** Opening Available data block **

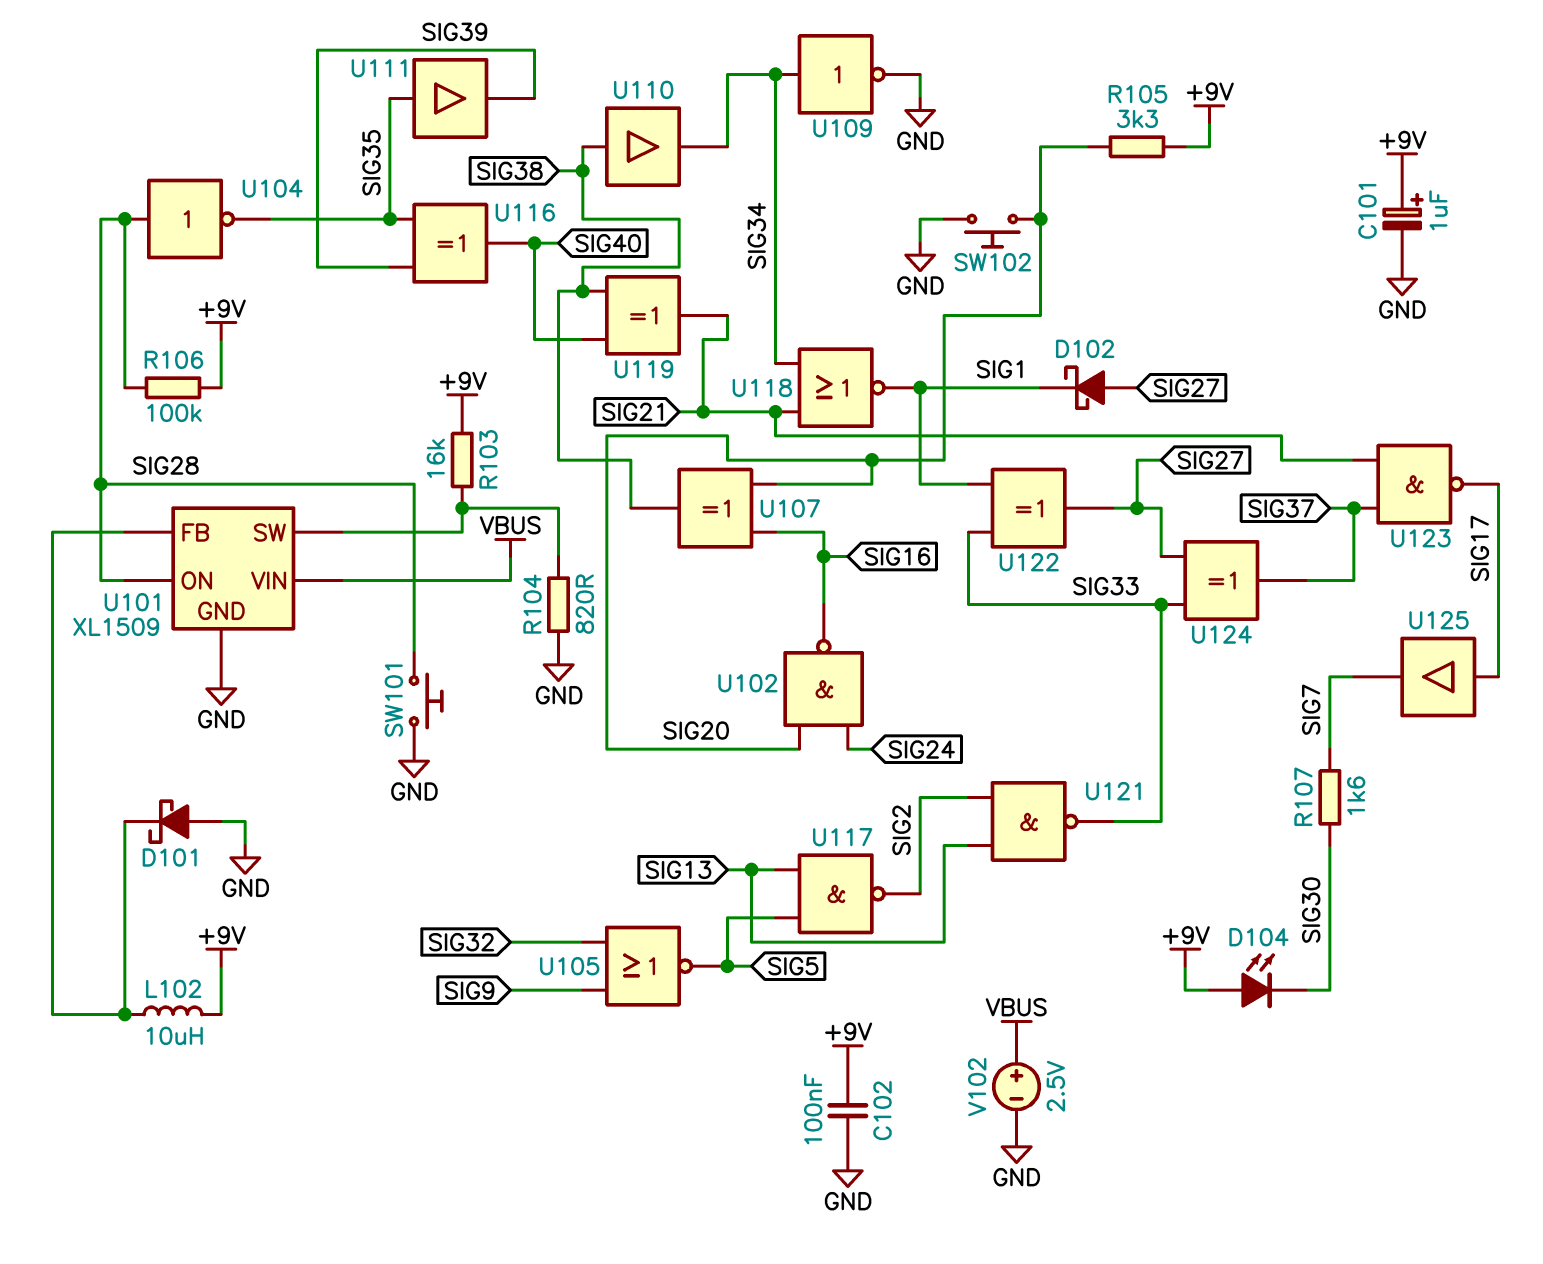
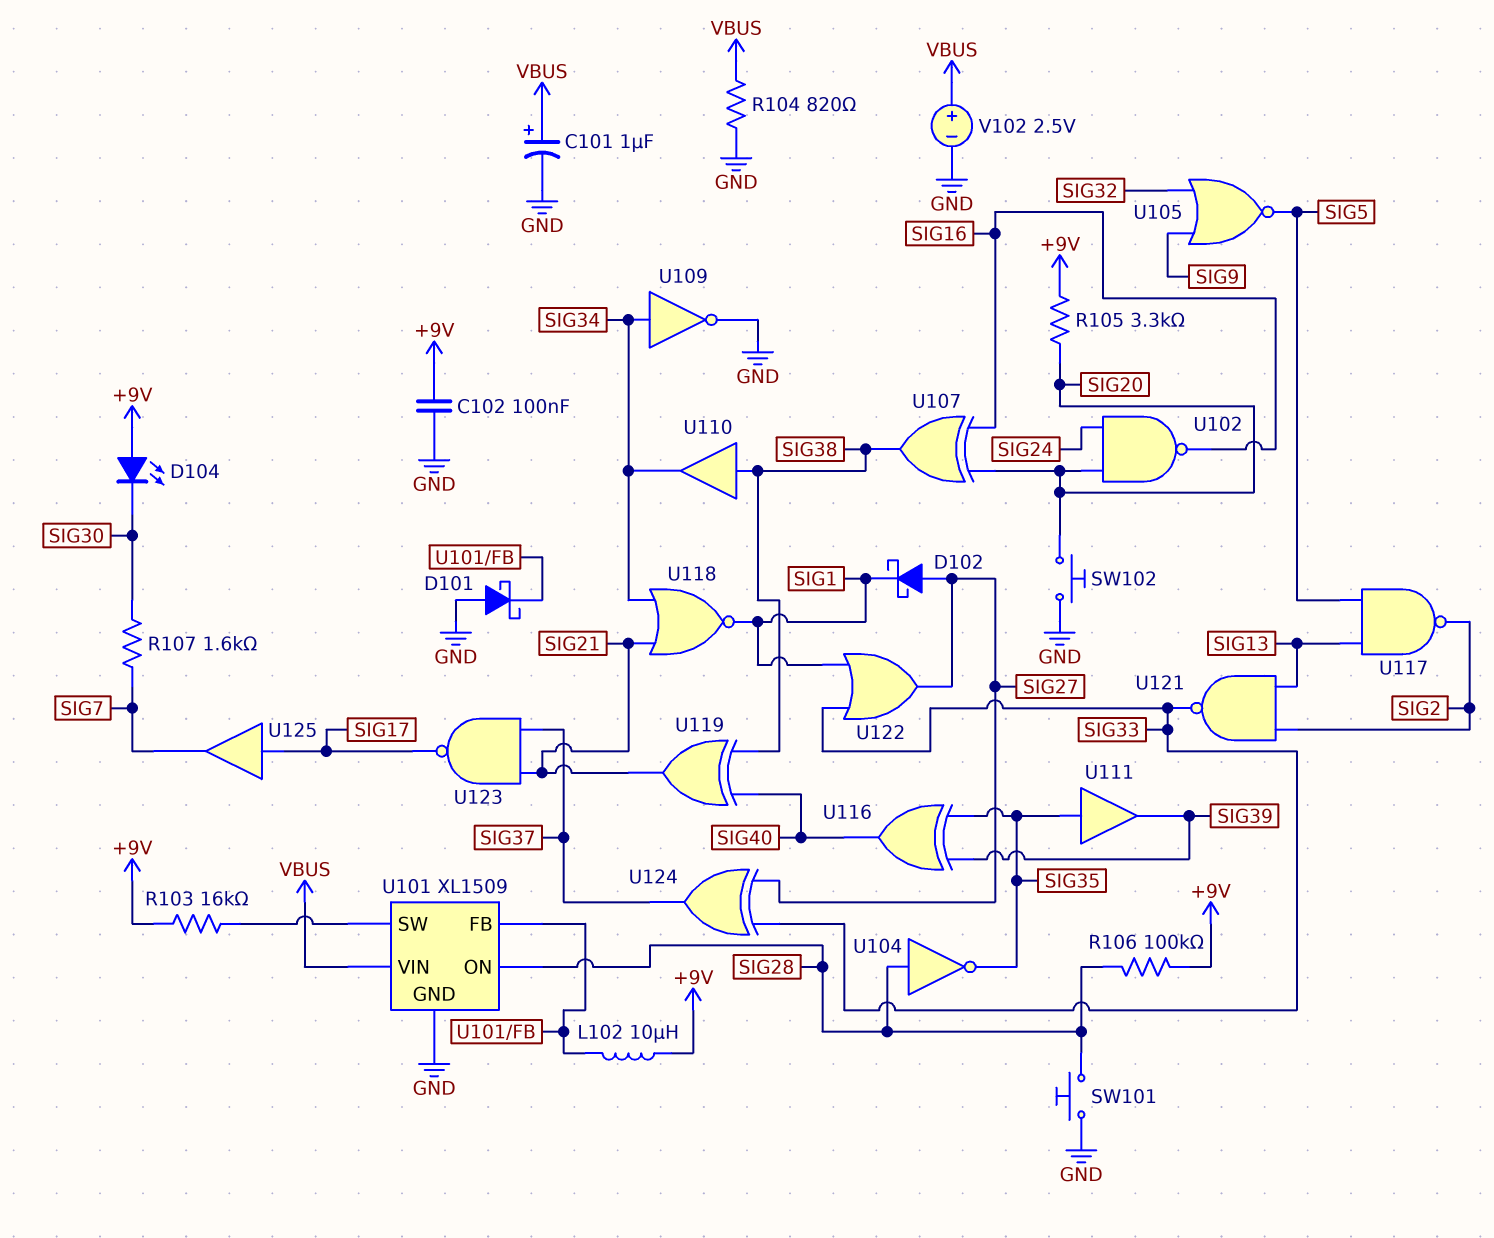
C101: 1uF (plus +9V, minus GND) -> 1uF (plus VBUS, minus GND)
R104: 820 (GND, U101/SW) -> 820 (GND, VBUS)
U122: XOR (in SIG1, in SIG33, out SIG27) -> OR (in SIG1, in SIG33, out SIG27)

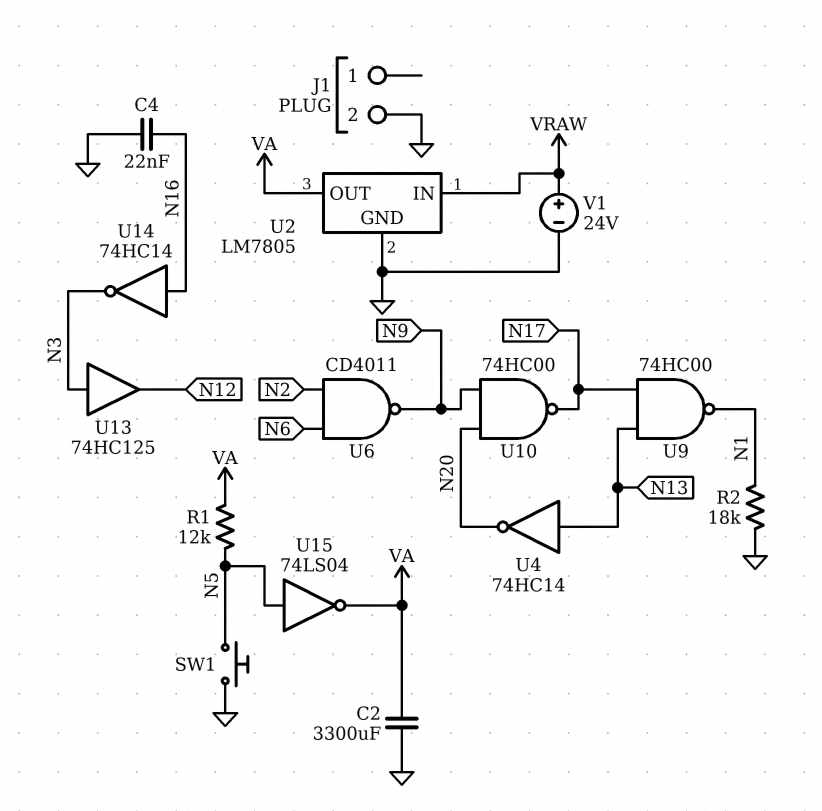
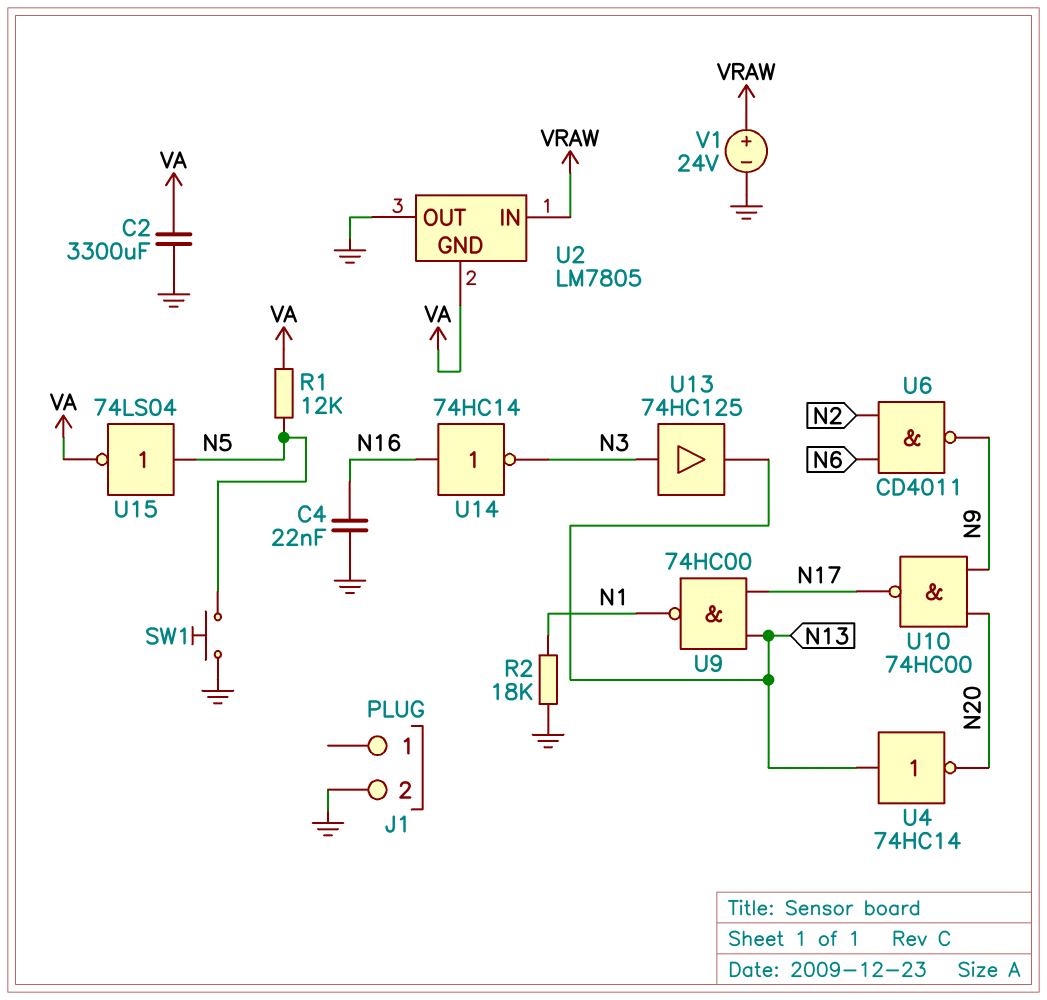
U2 pin GND: GND -> VA
U2 pin OUT: VA -> GND
U13: buffer 74HC125 (in N3, out N12) -> buffer 74HC125 (in N3, out N13)

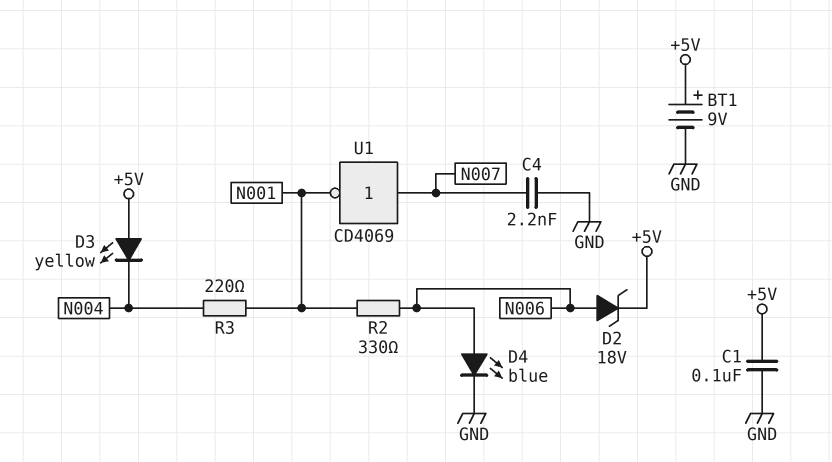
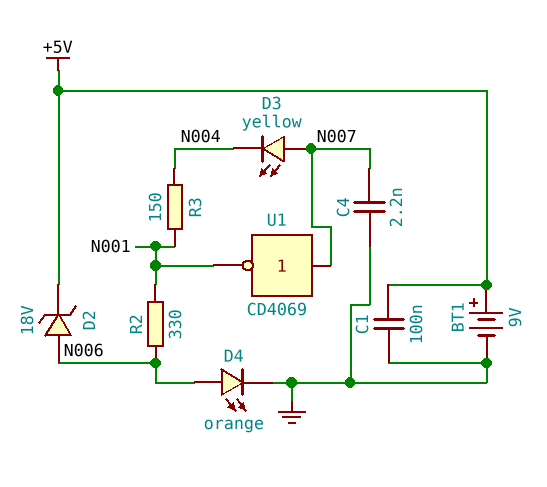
D3: LED yellow (A +5V, K N004) -> LED yellow (A N007, K N004)
D4: LED blue (A N006, K GND) -> LED orange (A N006, K GND)
R3: 220 (N001, N004) -> 150 (N001, N004)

** Closing Available data block **

Each line from the first line of the data above through the one containing "D3: LED yellow" must be set down exactly; the pictures must not be.

C101: 1uF (plus +9V, minus GND) -> 1uF (plus VBUS, minus GND)
R104: 820 (GND, U101/SW) -> 820 (GND, VBUS)
U122: XOR (in SIG1, in SIG33, out SIG27) -> OR (in SIG1, in SIG33, out SIG27)

U2 pin GND: GND -> VA
U2 pin OUT: VA -> GND
U13: buffer 74HC125 (in N3, out N12) -> buffer 74HC125 (in N3, out N13)

D3: LED yellow (A +5V, K N004) -> LED yellow (A N007, K N004)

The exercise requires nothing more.